* Data extracted from a collection:
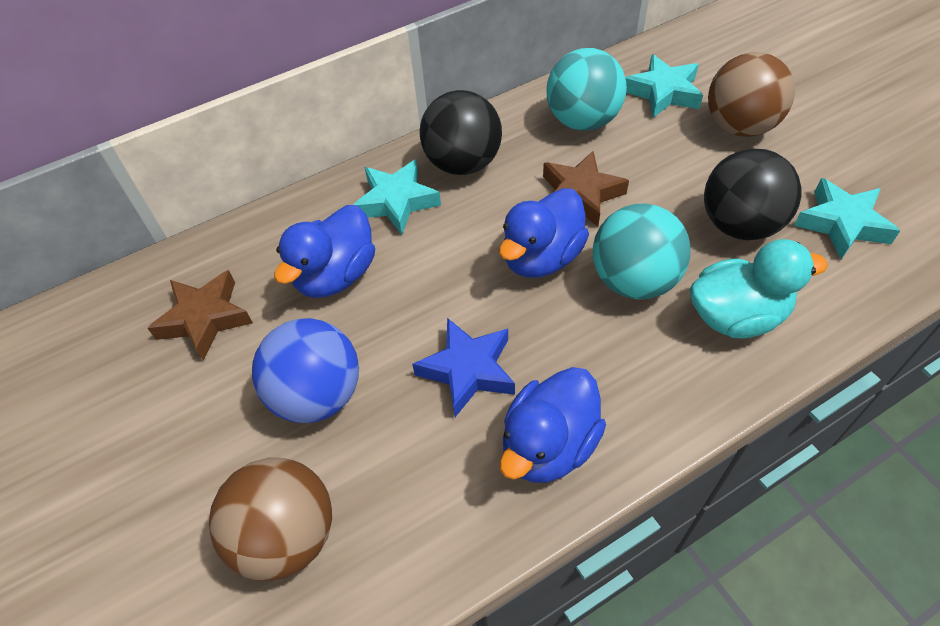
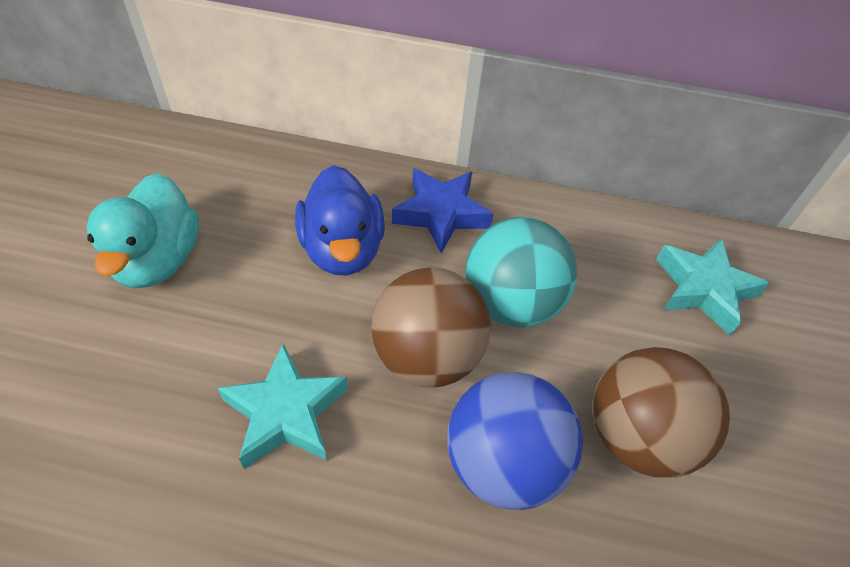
black ball: 2 -> 0
blue duck: 3 -> 1
brown star: 2 -> 0
turquoise ball: 2 -> 1
turquoise star: 3 -> 2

* What the exercise asks:
Output the data above without changes, apart from leaving out the pictures.

* Result of the task:
black ball: 2 -> 0
blue duck: 3 -> 1
brown star: 2 -> 0
turquoise ball: 2 -> 1
turquoise star: 3 -> 2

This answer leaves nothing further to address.